Where the line with "(316, 85) = (731, 164): red capsule -> none" appears below, start writing out lines exactly, and finish with the line with "(314, 231) = (326, 211): pink", which is included; write out nothing else.

....

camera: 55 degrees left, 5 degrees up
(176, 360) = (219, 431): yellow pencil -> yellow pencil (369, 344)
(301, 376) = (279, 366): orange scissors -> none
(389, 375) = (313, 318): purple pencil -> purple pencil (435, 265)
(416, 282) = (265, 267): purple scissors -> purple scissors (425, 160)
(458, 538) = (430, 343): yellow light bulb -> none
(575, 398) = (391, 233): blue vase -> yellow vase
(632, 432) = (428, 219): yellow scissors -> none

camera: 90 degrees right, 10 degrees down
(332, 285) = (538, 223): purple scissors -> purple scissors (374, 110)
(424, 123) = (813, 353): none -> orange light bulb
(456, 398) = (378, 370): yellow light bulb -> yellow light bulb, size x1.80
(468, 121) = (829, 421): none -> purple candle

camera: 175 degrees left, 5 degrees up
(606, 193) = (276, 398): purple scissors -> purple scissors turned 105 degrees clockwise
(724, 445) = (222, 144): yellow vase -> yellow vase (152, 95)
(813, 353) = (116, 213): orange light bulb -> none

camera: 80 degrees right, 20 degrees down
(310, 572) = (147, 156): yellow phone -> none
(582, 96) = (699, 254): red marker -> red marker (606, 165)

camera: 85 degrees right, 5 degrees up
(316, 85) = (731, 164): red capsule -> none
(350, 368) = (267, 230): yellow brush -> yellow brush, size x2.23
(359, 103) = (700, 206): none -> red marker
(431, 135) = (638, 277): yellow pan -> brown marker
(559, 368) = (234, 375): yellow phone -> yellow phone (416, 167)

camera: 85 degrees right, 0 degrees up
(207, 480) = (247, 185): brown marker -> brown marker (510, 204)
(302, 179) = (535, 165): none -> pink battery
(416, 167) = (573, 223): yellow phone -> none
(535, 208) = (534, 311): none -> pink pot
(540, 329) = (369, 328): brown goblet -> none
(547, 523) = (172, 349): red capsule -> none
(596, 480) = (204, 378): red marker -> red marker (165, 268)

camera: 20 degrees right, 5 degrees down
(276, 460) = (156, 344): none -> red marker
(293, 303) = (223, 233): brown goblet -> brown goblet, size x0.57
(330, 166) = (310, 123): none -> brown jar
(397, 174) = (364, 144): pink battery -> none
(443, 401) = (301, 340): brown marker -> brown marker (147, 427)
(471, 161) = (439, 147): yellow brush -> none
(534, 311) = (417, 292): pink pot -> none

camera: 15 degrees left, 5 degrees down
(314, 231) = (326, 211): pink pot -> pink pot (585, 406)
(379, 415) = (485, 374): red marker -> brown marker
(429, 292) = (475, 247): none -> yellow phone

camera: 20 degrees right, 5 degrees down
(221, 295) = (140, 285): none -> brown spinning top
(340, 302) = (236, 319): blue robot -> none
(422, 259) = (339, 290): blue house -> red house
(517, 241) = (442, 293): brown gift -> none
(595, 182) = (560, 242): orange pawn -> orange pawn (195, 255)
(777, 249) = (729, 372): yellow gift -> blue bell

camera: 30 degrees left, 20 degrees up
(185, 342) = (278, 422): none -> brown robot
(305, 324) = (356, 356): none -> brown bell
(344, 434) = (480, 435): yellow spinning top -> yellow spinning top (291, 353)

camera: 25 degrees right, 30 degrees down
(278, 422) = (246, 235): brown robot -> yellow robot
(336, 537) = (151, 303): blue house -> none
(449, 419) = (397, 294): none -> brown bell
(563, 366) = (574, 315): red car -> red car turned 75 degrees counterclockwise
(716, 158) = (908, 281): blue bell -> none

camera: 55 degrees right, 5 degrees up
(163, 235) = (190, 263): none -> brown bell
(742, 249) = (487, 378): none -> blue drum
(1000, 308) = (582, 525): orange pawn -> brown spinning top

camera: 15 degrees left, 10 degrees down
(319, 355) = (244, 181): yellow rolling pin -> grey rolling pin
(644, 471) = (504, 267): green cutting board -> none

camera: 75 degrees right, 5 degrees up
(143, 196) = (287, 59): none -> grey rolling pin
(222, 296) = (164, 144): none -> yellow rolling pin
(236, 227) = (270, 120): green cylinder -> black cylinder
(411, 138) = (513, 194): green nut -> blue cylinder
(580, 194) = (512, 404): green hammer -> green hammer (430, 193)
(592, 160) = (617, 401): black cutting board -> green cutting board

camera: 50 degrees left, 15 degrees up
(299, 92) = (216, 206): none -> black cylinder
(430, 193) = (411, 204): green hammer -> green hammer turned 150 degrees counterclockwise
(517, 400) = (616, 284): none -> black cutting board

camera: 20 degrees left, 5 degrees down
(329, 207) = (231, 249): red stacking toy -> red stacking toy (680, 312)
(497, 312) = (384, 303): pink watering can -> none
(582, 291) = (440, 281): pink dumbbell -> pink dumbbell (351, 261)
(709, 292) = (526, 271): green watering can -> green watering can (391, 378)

....

== SOLVED EXERCISE ==
(316, 85) = (731, 164): red capsule -> none
(350, 368) = (267, 230): yellow brush -> yellow brush, size x2.23
(359, 103) = (700, 206): none -> red marker
(431, 135) = (638, 277): yellow pan -> brown marker
(559, 368) = (234, 375): yellow phone -> yellow phone (416, 167)

camera: 85 degrees right, 0 degrees up
(207, 480) = (247, 185): brown marker -> brown marker (510, 204)
(302, 179) = (535, 165): none -> pink battery
(416, 167) = (573, 223): yellow phone -> none
(535, 208) = (534, 311): none -> pink pot
(540, 329) = (369, 328): brown goblet -> none
(547, 523) = (172, 349): red capsule -> none
(596, 480) = (204, 378): red marker -> red marker (165, 268)

camera: 20 degrees right, 5 degrees down
(276, 460) = (156, 344): none -> red marker
(293, 303) = (223, 233): brown goblet -> brown goblet, size x0.57
(330, 166) = (310, 123): none -> brown jar
(397, 174) = (364, 144): pink battery -> none
(443, 401) = (301, 340): brown marker -> brown marker (147, 427)
(471, 161) = (439, 147): yellow brush -> none
(534, 311) = (417, 292): pink pot -> none

camera: 15 degrees left, 5 degrees down
(314, 231) = (326, 211): pink pot -> pink pot (585, 406)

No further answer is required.